(MATERIAL DE ORIGEM)
================

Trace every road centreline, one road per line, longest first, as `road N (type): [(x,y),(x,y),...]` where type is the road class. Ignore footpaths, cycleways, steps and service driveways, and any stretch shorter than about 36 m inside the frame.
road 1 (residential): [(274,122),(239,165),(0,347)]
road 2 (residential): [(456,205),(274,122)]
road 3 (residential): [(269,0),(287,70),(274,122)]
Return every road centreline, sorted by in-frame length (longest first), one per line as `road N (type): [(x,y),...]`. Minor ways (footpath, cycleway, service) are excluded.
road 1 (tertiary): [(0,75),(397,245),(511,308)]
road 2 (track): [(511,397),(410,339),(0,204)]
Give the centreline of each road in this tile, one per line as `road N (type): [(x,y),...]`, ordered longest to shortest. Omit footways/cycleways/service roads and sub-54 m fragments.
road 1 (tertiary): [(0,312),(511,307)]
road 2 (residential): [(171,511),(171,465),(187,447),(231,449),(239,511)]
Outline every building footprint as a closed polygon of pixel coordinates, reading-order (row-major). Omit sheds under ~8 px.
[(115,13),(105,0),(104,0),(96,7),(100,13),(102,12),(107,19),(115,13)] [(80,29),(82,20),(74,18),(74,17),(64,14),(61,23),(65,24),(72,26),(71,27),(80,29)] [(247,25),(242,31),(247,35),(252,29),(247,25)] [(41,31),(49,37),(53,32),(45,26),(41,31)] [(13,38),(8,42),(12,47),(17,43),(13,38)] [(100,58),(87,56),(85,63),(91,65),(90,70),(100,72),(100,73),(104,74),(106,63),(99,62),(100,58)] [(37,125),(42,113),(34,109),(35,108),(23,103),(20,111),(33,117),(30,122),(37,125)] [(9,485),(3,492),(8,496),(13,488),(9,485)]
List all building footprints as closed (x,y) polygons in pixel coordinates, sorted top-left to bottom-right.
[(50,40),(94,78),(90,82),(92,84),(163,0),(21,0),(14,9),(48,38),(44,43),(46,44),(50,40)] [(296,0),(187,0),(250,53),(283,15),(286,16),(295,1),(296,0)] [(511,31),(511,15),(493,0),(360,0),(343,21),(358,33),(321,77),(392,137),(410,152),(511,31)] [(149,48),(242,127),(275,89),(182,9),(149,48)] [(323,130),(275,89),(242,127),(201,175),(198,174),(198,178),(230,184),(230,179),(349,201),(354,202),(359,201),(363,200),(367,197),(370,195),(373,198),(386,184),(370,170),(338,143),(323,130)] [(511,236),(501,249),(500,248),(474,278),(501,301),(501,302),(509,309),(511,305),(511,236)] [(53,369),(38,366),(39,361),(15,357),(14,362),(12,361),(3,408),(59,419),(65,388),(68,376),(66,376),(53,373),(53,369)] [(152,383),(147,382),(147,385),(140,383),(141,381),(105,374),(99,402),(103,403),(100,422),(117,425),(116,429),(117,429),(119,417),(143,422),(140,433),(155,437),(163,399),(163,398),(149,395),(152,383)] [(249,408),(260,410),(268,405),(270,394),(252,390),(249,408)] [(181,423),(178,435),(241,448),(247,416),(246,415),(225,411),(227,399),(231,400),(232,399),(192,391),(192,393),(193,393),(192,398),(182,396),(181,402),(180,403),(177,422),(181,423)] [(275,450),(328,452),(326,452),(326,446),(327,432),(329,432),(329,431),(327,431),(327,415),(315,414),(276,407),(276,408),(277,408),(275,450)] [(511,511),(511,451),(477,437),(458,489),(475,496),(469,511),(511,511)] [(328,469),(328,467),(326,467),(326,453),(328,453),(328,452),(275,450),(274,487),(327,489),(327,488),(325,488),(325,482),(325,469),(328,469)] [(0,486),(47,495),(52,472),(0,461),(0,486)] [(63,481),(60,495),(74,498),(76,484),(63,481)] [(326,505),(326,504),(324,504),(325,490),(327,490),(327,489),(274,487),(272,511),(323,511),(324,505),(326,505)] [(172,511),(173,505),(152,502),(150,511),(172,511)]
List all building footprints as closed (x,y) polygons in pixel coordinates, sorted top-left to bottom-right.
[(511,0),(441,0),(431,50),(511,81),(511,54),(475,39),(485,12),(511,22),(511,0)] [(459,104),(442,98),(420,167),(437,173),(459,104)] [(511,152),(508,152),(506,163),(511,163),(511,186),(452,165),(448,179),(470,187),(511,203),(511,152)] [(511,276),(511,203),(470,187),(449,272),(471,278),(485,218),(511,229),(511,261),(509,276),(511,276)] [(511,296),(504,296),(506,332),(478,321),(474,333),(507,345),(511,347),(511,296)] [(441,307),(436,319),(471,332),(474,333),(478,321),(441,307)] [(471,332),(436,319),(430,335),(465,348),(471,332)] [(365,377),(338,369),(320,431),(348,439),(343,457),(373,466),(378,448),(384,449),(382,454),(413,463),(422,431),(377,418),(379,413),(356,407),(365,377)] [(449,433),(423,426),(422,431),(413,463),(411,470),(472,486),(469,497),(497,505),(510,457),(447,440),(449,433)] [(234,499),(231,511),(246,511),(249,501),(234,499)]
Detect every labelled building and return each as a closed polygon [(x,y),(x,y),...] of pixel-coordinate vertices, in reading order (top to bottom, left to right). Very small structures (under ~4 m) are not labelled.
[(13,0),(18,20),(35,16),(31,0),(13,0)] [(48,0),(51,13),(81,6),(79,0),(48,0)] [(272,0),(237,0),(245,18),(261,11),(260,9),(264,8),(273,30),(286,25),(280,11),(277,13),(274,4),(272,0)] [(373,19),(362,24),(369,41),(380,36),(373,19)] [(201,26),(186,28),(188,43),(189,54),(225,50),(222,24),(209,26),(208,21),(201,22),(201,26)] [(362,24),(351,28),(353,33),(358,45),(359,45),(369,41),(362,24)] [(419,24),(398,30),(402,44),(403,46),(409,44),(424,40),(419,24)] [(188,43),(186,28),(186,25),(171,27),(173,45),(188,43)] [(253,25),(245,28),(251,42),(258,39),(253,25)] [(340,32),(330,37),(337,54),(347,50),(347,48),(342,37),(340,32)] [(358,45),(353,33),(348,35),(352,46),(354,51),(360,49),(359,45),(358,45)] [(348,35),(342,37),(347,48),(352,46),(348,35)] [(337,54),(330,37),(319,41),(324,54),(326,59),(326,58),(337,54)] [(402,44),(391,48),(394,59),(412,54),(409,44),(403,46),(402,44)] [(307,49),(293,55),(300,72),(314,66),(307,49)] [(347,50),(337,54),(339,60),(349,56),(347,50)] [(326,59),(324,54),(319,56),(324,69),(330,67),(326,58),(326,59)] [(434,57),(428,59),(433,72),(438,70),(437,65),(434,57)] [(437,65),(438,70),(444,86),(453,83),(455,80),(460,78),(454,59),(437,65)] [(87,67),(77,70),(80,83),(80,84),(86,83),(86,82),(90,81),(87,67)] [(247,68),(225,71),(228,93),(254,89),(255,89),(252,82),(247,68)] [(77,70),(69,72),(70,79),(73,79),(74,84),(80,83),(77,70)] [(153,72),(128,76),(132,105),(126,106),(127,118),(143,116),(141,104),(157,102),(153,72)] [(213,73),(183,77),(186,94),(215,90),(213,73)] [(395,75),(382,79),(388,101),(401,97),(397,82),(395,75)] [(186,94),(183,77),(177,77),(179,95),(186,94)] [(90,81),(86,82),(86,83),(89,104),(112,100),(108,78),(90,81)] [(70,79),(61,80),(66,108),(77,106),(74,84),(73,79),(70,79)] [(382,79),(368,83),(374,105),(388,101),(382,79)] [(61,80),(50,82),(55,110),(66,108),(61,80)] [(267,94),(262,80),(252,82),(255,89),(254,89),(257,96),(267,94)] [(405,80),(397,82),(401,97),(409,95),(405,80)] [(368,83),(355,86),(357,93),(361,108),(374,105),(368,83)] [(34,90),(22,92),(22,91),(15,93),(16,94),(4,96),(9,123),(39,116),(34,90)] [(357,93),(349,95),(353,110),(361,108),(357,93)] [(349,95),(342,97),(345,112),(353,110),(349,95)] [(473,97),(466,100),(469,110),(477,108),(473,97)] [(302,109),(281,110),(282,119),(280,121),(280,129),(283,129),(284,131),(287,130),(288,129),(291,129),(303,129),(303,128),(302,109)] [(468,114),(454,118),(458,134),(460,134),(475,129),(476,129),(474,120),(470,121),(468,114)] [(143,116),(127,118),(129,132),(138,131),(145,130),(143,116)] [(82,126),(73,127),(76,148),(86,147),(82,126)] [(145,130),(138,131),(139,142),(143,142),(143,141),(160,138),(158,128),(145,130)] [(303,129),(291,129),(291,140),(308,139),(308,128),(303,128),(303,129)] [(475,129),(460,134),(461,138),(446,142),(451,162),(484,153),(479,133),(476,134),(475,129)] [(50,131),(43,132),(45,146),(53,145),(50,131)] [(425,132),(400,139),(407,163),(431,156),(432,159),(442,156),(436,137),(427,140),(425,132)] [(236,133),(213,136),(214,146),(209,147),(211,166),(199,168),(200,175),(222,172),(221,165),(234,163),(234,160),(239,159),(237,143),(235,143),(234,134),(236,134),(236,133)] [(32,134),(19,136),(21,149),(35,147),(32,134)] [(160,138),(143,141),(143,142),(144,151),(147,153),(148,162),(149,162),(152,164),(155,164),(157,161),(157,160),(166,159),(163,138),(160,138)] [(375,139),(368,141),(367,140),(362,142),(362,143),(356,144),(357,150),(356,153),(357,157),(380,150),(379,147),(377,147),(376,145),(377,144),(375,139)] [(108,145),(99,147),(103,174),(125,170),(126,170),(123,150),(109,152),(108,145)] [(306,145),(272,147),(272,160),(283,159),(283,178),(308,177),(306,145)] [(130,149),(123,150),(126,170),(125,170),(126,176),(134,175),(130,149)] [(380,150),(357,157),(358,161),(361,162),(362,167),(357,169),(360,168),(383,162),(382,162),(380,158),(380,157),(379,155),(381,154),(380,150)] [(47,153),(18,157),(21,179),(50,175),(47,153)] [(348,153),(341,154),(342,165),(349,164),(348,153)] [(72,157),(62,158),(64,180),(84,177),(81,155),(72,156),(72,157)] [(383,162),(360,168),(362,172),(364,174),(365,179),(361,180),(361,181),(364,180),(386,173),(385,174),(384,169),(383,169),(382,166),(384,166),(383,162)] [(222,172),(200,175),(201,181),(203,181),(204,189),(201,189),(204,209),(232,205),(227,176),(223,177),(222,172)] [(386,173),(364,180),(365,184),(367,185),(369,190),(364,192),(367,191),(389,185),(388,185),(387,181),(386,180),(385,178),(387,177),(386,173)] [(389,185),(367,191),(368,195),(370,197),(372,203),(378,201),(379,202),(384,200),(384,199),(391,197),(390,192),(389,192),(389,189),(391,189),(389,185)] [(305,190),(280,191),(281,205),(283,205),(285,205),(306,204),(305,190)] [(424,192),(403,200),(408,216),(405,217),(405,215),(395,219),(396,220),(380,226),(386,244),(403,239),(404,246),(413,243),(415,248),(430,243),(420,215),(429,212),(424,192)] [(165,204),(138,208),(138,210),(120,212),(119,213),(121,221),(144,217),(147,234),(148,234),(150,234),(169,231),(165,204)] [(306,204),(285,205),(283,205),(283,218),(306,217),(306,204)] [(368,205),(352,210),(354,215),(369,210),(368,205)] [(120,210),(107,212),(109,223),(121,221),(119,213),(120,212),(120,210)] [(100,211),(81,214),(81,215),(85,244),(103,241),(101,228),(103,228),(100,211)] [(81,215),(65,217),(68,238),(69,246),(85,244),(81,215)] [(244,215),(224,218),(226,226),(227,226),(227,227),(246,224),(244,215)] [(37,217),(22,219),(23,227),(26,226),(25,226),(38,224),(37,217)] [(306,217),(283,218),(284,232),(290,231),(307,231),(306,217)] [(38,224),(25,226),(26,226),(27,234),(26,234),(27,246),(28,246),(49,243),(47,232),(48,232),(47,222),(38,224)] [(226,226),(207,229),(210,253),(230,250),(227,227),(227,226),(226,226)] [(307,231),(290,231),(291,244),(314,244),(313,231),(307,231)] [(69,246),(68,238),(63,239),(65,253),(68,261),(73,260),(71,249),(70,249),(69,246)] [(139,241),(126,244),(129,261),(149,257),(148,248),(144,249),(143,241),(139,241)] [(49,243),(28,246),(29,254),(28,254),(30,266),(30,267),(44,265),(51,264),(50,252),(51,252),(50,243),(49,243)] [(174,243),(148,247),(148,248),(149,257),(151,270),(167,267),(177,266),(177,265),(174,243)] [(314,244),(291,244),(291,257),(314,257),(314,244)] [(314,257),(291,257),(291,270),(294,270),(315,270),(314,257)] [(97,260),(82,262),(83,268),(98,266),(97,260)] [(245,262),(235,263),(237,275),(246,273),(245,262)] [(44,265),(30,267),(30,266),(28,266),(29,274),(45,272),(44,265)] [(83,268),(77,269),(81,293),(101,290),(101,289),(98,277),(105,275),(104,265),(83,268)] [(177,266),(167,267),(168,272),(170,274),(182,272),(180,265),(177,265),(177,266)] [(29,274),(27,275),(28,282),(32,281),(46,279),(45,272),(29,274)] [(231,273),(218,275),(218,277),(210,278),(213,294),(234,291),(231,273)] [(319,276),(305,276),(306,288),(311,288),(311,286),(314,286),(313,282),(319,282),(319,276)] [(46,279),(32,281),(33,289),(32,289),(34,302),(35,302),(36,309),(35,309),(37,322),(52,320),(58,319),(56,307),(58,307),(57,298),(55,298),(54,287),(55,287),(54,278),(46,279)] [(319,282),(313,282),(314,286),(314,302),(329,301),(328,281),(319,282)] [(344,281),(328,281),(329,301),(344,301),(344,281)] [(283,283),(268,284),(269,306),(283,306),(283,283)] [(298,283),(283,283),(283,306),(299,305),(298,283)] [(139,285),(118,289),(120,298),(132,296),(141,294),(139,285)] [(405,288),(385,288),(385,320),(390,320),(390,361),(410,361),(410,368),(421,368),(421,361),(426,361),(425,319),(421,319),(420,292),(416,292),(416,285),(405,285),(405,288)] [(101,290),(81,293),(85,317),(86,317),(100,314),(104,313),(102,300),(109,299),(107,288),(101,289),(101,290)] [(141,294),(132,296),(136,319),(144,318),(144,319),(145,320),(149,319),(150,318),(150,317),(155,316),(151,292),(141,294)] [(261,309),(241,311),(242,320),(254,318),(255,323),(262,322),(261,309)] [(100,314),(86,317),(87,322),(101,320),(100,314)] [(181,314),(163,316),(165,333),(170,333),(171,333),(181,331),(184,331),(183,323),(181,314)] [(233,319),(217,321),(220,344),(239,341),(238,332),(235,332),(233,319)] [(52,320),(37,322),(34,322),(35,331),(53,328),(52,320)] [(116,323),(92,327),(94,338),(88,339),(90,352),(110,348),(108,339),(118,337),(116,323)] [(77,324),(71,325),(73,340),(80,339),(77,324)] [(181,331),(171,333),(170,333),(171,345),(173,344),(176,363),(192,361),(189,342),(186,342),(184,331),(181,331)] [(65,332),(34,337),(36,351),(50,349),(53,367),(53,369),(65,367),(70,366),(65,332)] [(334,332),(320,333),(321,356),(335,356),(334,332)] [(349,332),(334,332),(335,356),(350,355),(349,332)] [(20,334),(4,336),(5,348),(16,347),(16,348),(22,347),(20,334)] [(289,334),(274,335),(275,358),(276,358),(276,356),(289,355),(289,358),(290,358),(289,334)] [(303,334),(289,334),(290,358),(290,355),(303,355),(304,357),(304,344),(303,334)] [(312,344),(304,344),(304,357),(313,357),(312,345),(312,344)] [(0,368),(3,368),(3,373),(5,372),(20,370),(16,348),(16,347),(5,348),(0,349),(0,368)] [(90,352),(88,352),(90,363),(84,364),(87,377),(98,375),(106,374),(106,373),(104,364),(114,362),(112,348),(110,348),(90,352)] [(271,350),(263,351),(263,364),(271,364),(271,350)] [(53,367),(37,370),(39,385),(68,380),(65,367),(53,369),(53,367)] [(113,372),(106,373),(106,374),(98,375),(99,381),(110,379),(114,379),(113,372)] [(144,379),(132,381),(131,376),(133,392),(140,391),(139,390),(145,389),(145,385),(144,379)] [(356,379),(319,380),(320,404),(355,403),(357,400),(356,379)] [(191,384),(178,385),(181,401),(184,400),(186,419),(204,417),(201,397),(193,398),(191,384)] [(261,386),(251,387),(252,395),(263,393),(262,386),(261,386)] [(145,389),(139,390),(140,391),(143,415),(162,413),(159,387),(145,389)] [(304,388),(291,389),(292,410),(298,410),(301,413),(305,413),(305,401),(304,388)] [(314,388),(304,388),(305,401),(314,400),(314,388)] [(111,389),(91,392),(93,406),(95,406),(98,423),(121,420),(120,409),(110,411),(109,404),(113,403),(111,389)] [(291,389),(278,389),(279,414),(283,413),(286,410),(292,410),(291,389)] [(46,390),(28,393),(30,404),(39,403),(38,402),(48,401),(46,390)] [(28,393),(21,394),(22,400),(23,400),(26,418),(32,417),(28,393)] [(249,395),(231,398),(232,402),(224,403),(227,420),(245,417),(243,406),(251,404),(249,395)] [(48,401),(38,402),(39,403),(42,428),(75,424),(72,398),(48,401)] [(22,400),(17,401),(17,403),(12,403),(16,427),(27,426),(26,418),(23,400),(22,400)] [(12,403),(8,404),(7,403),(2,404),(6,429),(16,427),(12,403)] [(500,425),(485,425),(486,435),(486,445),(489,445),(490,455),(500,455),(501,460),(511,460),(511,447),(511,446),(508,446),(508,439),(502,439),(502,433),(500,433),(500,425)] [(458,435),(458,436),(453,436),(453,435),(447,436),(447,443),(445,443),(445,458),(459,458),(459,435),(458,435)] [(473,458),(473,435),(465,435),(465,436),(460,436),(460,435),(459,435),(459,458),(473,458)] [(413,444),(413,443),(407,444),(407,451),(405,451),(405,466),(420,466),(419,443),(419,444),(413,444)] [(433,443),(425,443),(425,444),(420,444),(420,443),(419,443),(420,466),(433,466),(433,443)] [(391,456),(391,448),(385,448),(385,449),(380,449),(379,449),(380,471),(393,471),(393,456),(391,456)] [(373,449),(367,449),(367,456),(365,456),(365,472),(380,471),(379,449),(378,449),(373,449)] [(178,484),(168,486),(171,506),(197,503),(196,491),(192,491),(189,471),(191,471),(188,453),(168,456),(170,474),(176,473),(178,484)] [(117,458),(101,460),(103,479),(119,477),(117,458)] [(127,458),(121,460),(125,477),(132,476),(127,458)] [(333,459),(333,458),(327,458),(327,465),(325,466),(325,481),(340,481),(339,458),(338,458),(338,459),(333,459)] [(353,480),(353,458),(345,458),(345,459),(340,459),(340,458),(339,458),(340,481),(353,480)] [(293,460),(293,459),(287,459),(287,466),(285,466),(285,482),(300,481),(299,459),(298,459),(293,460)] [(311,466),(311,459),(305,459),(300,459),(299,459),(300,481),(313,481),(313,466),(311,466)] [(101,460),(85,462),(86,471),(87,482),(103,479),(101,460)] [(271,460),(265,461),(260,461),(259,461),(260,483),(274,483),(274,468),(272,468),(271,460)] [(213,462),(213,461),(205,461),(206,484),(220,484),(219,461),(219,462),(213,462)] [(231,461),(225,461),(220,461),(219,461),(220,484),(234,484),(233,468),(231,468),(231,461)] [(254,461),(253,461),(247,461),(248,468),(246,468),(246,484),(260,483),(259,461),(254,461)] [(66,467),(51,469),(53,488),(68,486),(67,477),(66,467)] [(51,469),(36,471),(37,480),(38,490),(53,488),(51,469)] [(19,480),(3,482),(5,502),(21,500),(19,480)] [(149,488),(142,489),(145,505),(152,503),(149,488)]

================

(O QUE FAZER) Por favor, converta em lista numerada as linhas que vão do início dos registros até a linha que contém "road 1 (residential): [(274,122),(239,165),(0,347)]", ambas inclusive, deixando de fora as linhas em branco.

(RESPOSTA FINAL)
1. Trace every road centreline, one road per line, longest first, as `road N (type): [(x,y),(x,y),...]` where type is the road class. Ignore footpaths, cycleways, steps and service driveways, and any stretch shorter than about 36 m inside the frame.
2. road 1 (residential): [(274,122),(239,165),(0,347)]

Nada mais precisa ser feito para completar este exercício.